What you will do:
First find the line with "purple carrot: 5 -> 4" in the entries below, then set down exactly every line through the line with "yellow carrot: 6 -> 2", that line included.

Data to use:
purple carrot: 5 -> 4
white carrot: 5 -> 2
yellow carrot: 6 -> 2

--

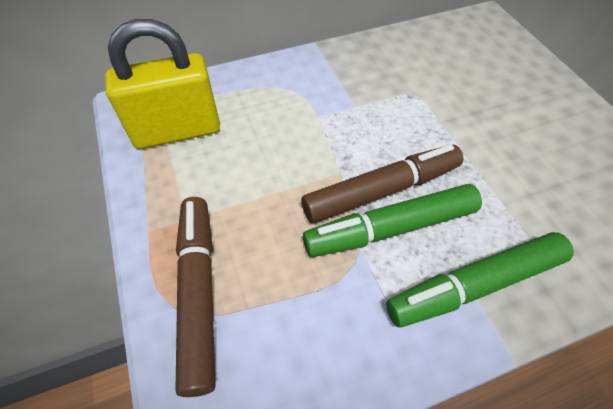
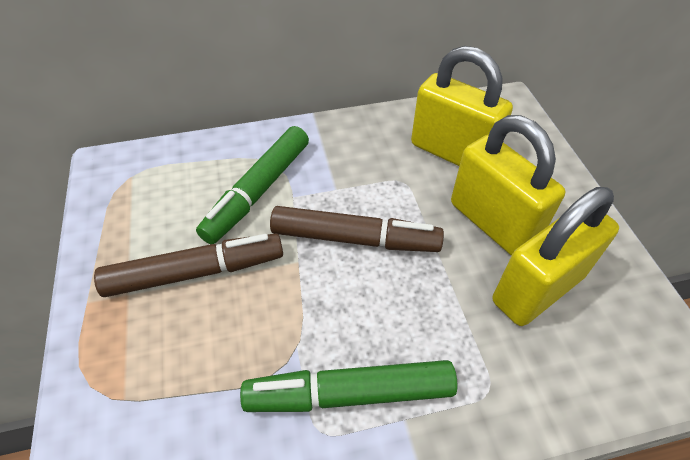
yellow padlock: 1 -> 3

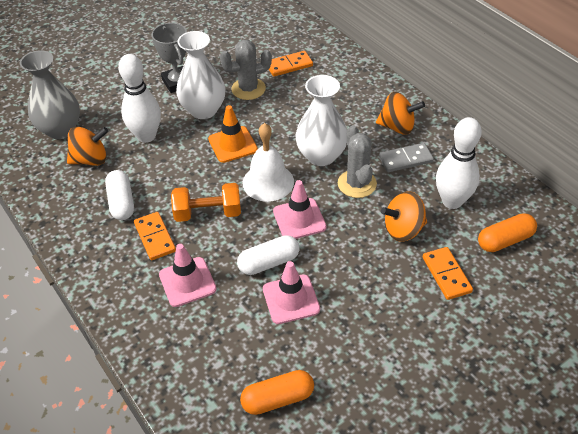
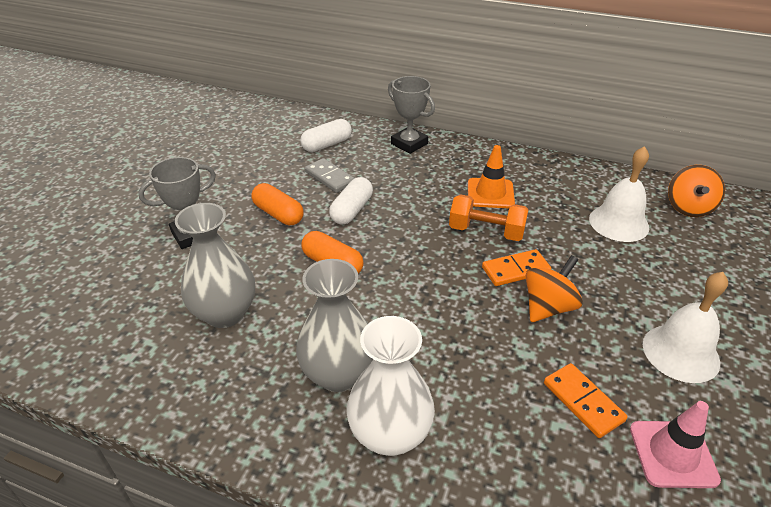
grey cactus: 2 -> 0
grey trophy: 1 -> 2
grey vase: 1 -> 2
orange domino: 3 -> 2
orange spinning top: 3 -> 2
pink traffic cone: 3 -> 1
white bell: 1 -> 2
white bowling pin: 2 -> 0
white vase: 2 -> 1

...

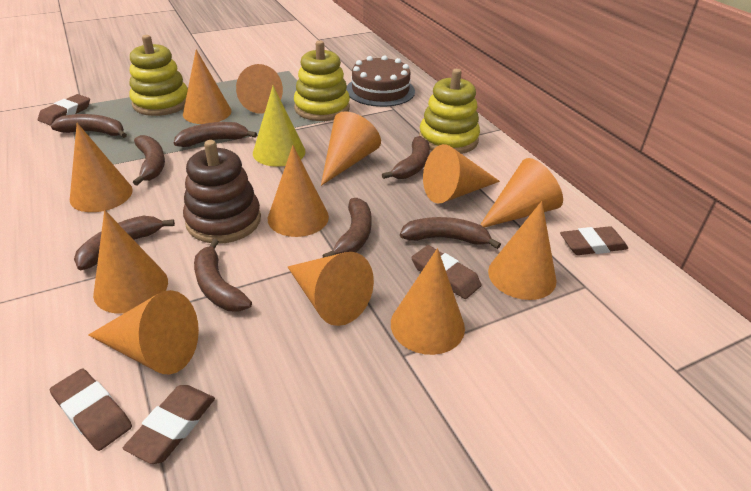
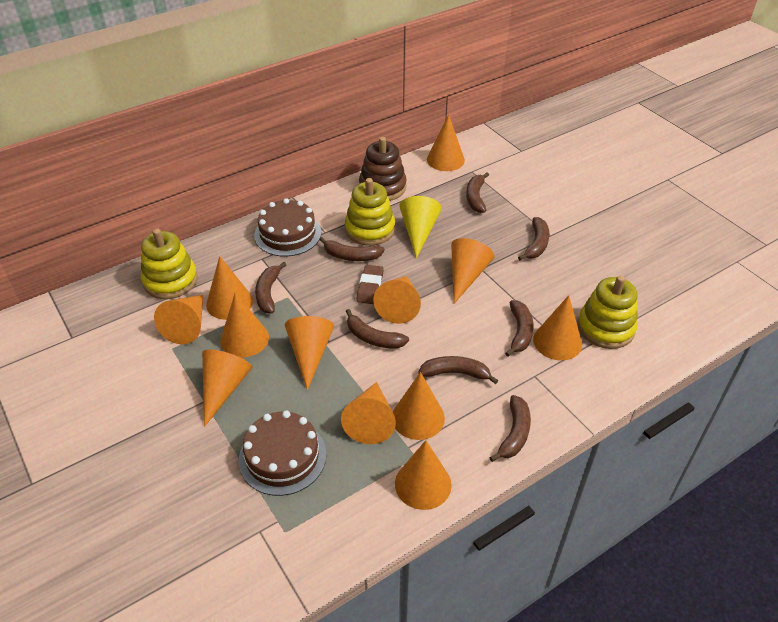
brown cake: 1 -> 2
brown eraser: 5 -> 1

Task answer:
purple carrot: 5 -> 4
white carrot: 5 -> 2
yellow carrot: 6 -> 2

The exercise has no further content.